BRIEF
Within the data, how many lines hold the word "relocated"? Answer with nothing but the number.

DATA BELOW
-----
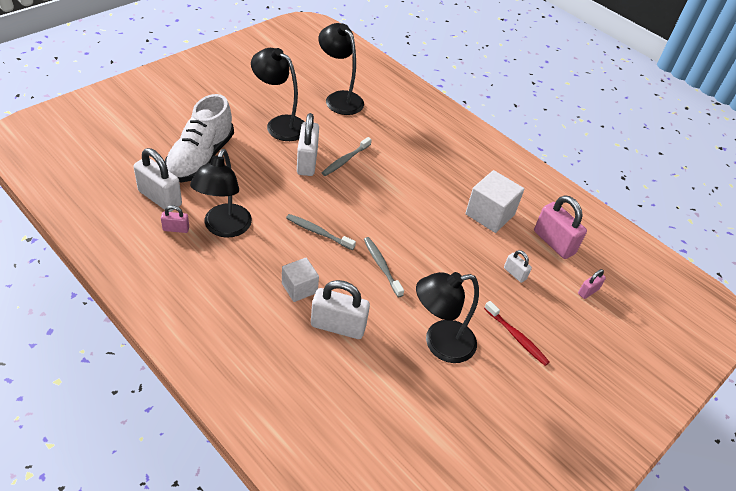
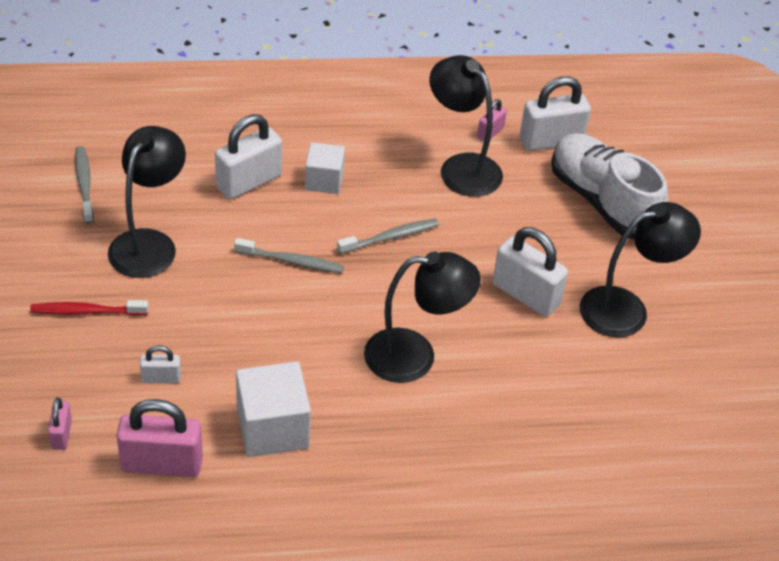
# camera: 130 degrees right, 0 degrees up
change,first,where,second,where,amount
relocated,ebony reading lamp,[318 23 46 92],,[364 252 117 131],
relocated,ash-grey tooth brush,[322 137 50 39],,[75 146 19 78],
-----
RESULT BELOW
2